_What you will do_.
Below is a block of records; reproduce all of them exactly and leave out any pictures.

_Dataset records_.
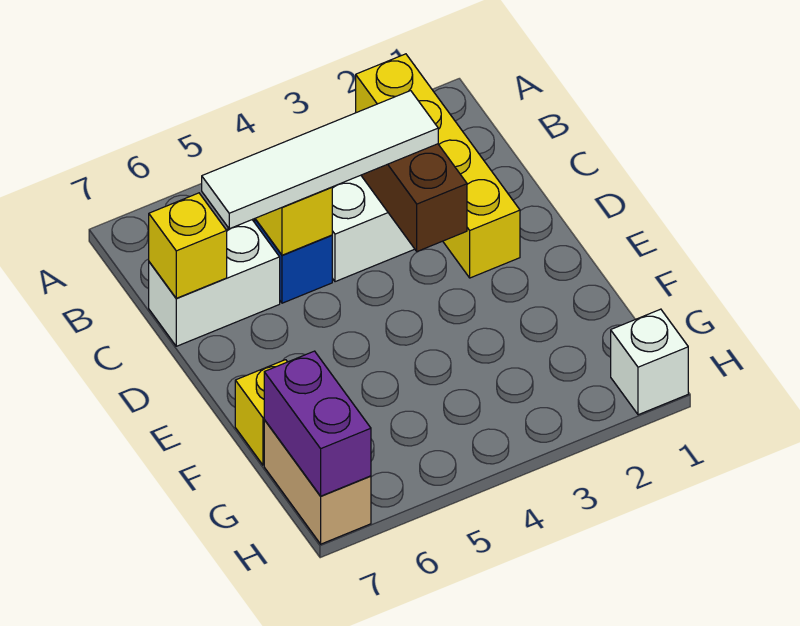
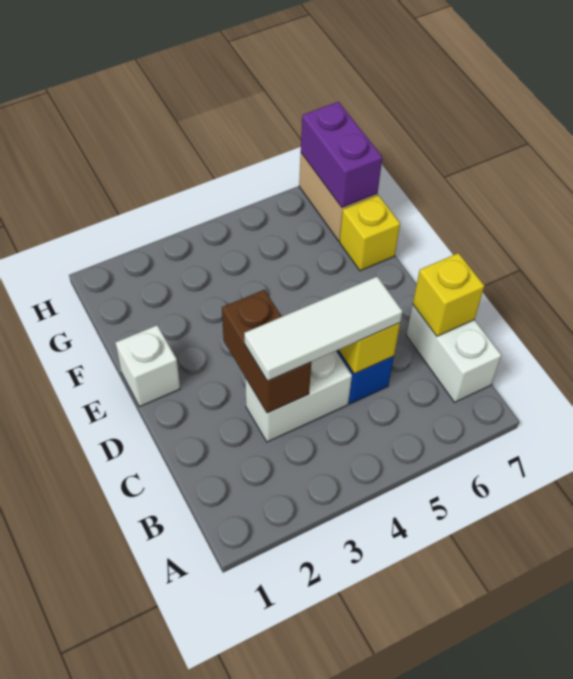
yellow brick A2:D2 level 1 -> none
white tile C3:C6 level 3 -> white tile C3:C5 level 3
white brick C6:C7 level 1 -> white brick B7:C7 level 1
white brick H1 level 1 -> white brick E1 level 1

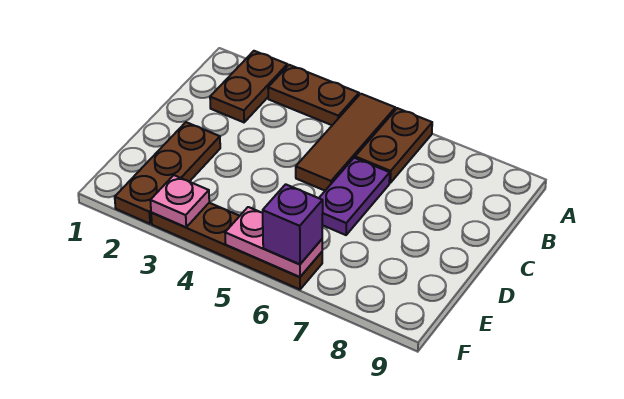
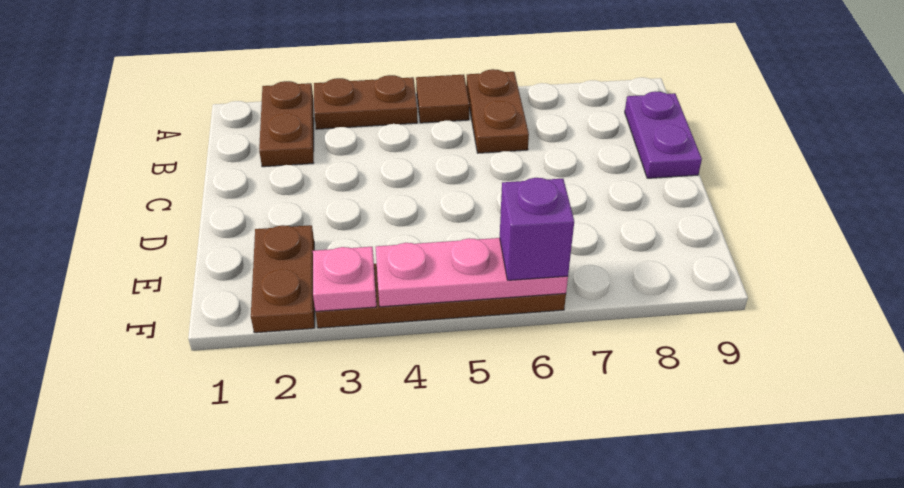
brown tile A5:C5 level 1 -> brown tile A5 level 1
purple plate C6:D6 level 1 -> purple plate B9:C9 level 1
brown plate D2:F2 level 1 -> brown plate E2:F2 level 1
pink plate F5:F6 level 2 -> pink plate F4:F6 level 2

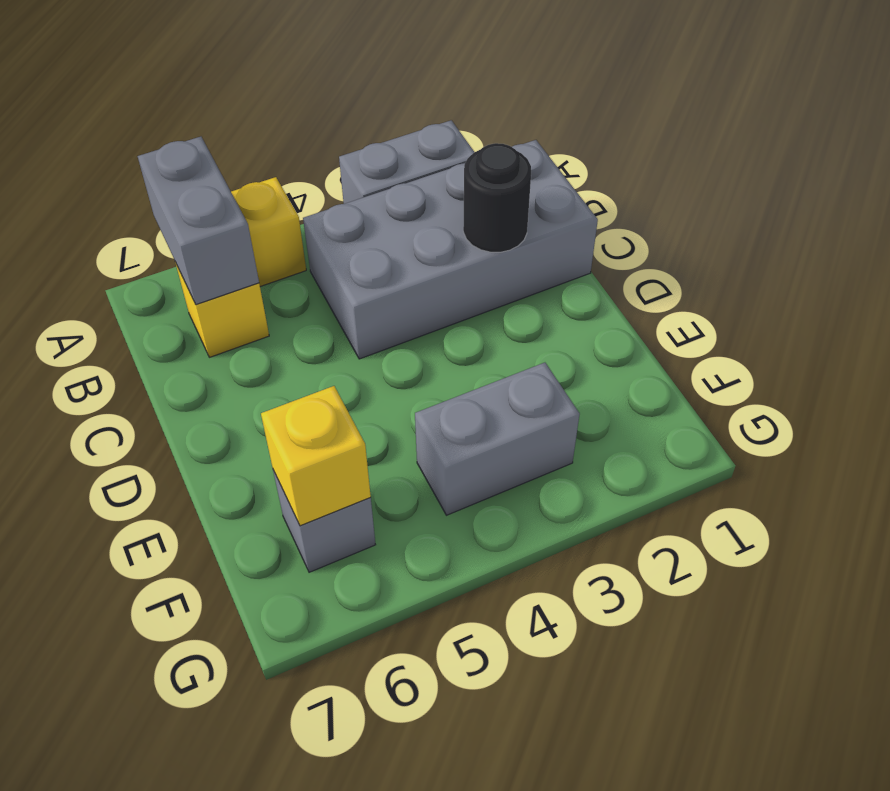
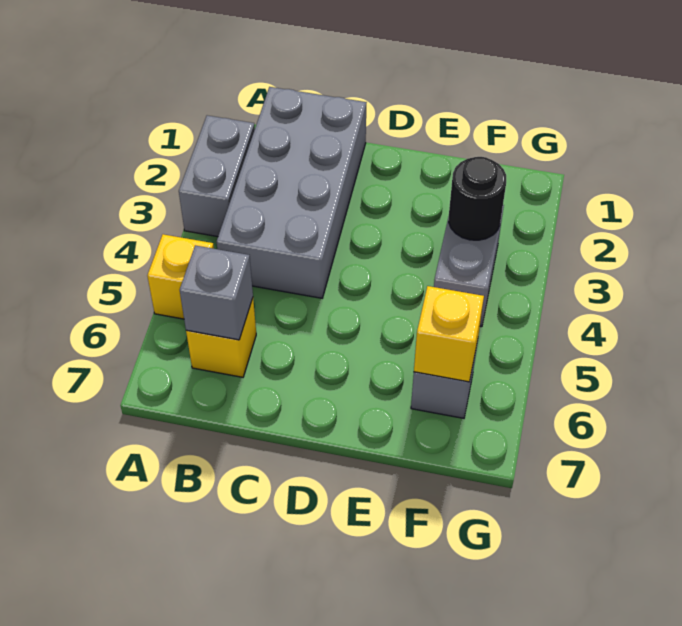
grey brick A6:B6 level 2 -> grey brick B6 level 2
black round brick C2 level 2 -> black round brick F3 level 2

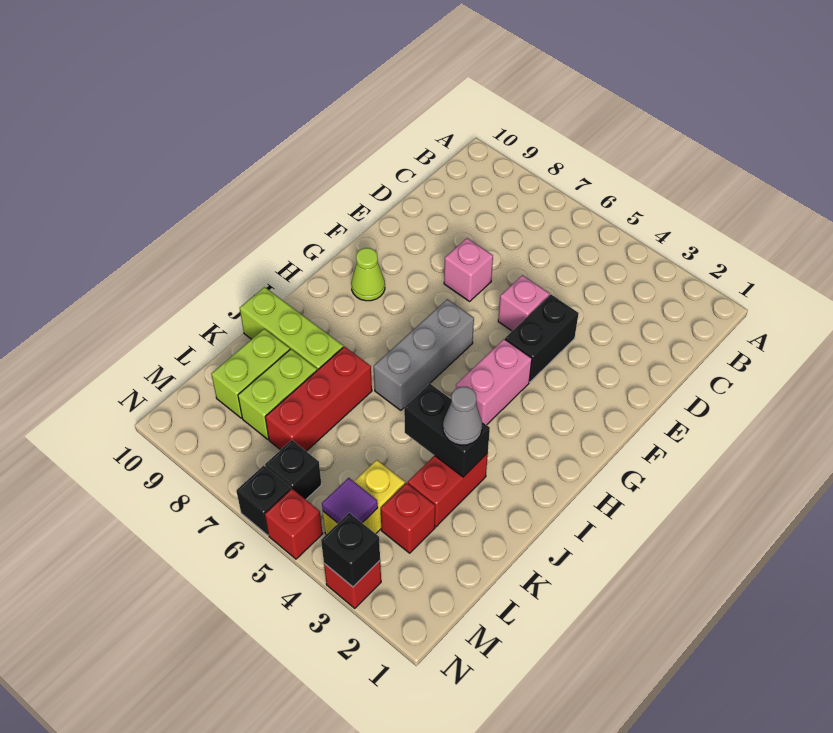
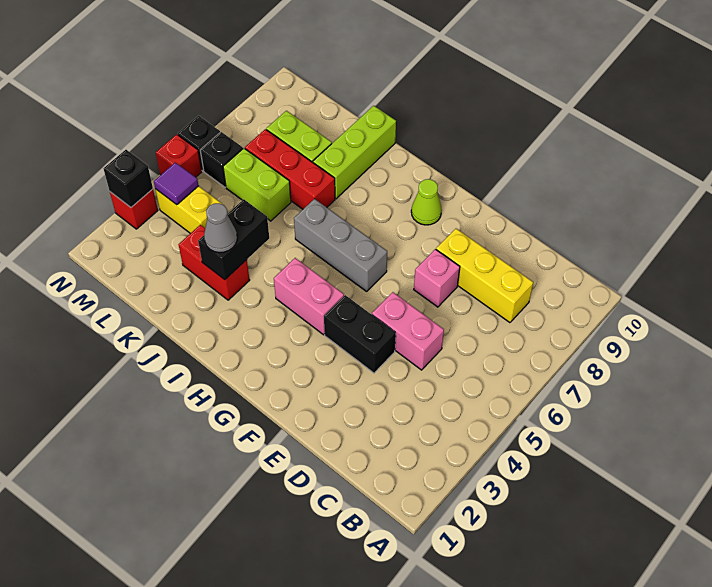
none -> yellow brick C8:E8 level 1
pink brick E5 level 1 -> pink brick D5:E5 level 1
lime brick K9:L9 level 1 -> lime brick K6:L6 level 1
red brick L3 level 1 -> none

_Response box_.
yellow brick A2:D2 level 1 -> none
white tile C3:C6 level 3 -> white tile C3:C5 level 3
white brick C6:C7 level 1 -> white brick B7:C7 level 1
white brick H1 level 1 -> white brick E1 level 1

brown tile A5:C5 level 1 -> brown tile A5 level 1
purple plate C6:D6 level 1 -> purple plate B9:C9 level 1
brown plate D2:F2 level 1 -> brown plate E2:F2 level 1
pink plate F5:F6 level 2 -> pink plate F4:F6 level 2

grey brick A6:B6 level 2 -> grey brick B6 level 2
black round brick C2 level 2 -> black round brick F3 level 2

none -> yellow brick C8:E8 level 1
pink brick E5 level 1 -> pink brick D5:E5 level 1
lime brick K9:L9 level 1 -> lime brick K6:L6 level 1
red brick L3 level 1 -> none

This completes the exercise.